## Entries shown
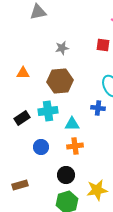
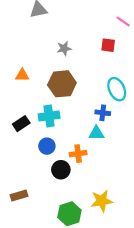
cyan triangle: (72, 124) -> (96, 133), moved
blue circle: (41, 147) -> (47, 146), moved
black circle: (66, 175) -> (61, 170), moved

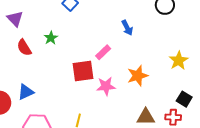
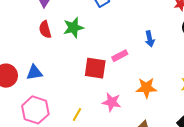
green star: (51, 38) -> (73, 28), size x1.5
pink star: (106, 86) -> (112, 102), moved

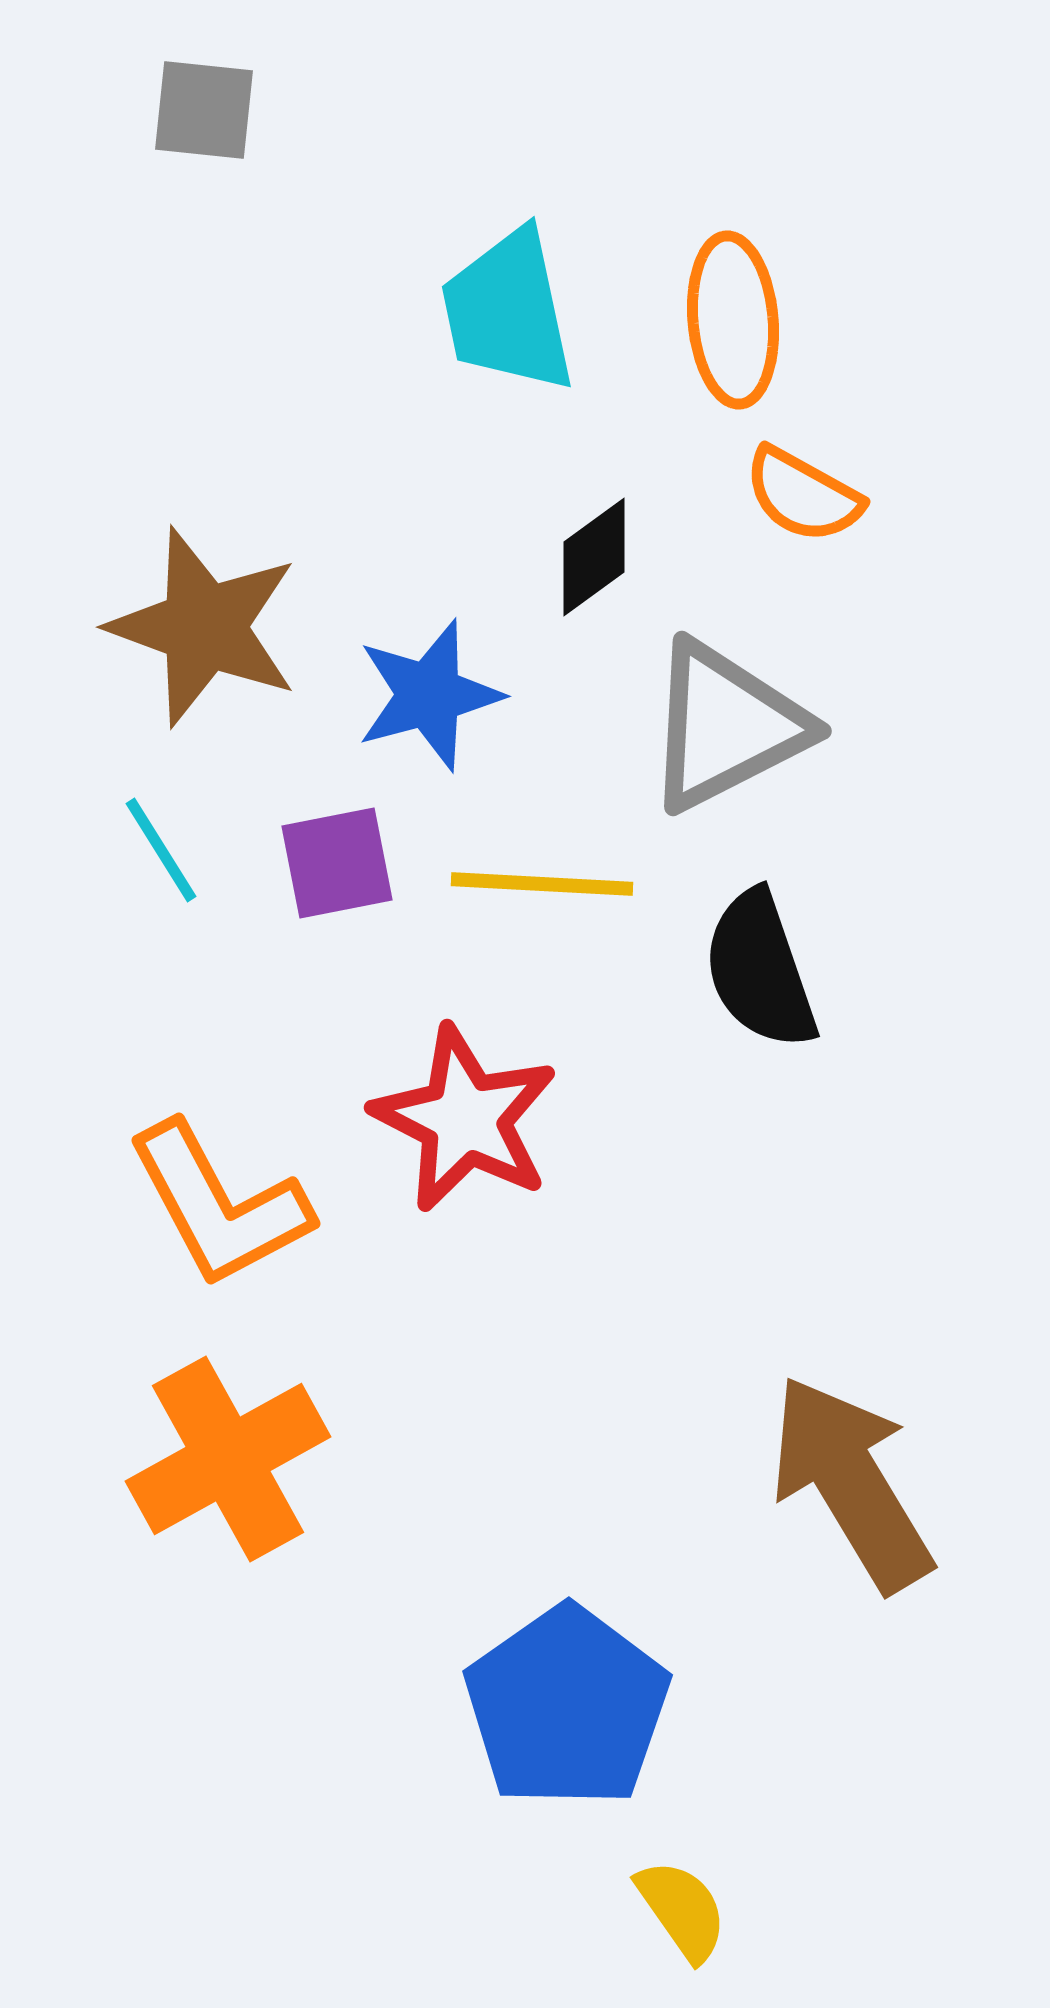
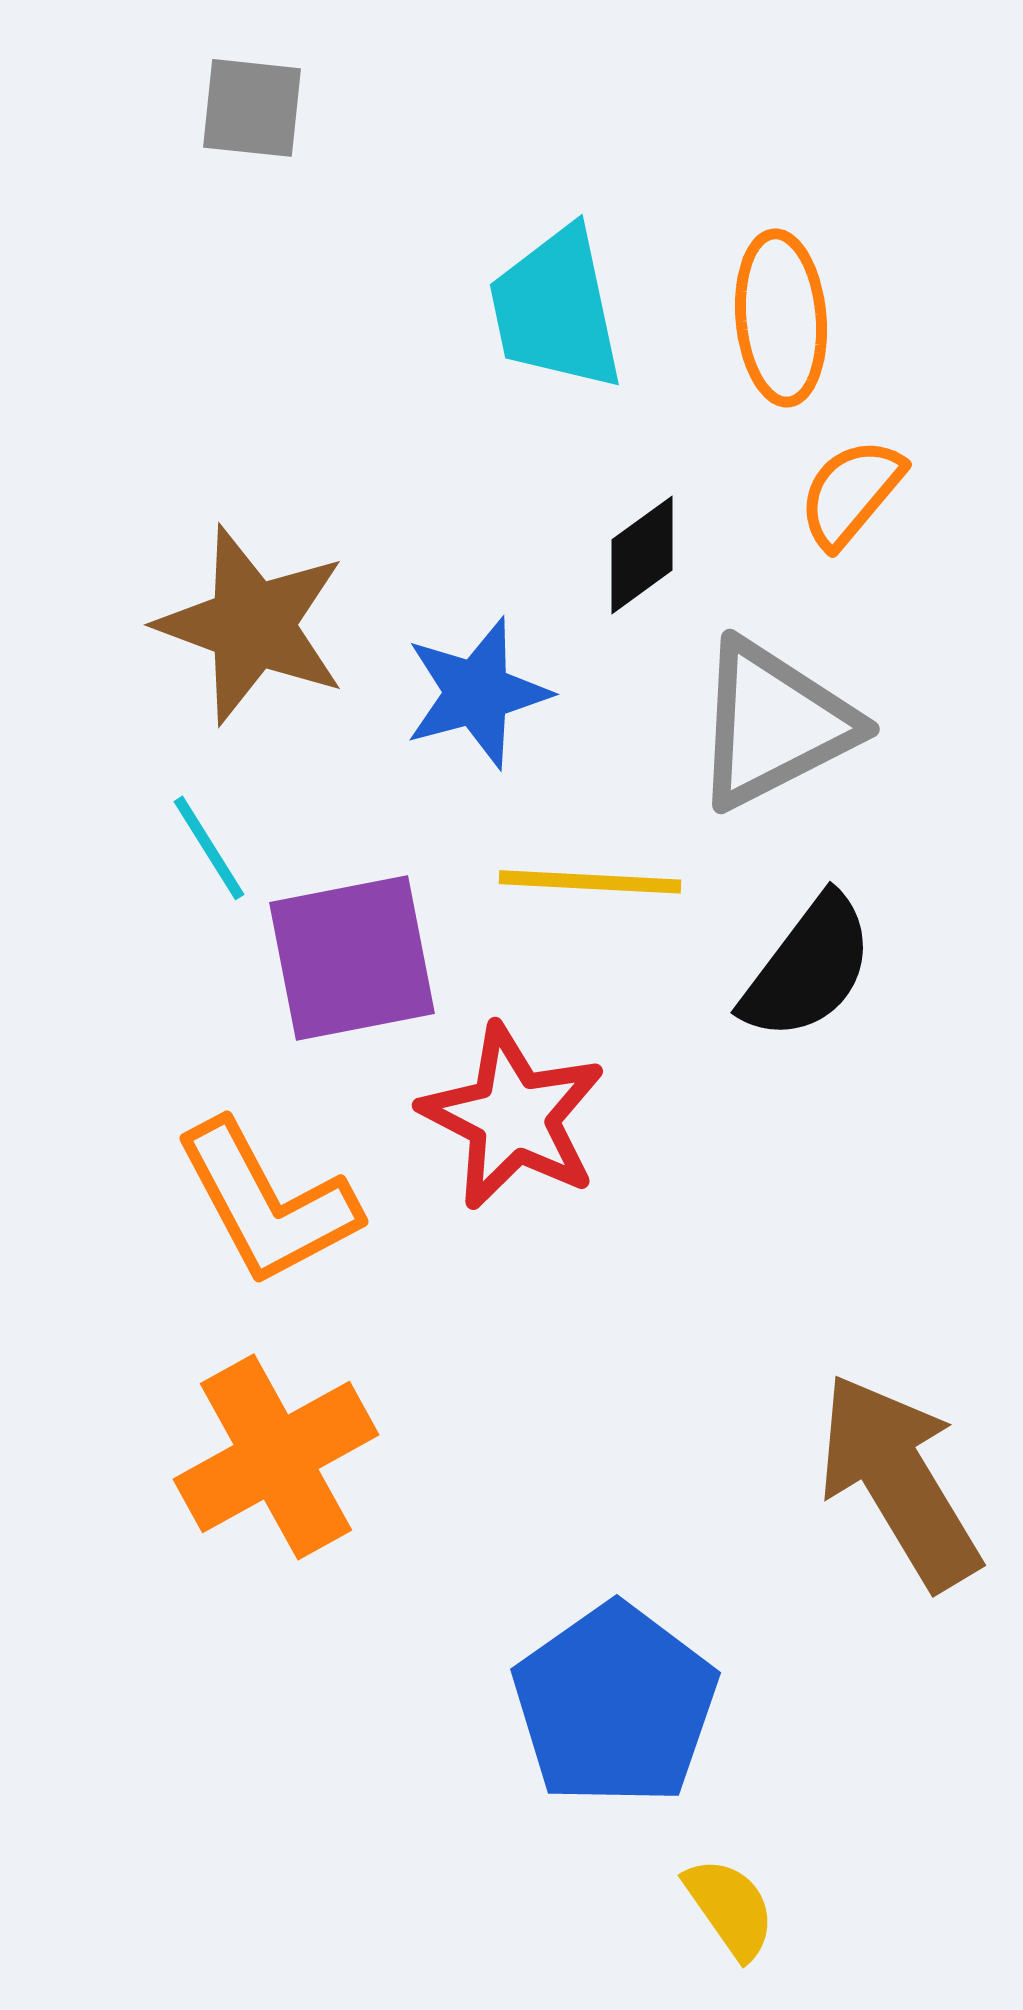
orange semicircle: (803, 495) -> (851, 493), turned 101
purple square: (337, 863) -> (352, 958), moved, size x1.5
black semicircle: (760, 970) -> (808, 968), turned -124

...

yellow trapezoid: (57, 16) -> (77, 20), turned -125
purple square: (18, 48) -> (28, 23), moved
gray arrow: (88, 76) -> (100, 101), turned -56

## Task objective
Lines wanted from the listing above: the line with "purple square: (18, 48) -> (28, 23), moved" up to and including the line with "gray arrow: (88, 76)". Please write them out exactly, adding nothing else.

## The completed task
purple square: (18, 48) -> (28, 23), moved
gray arrow: (88, 76) -> (100, 101), turned -56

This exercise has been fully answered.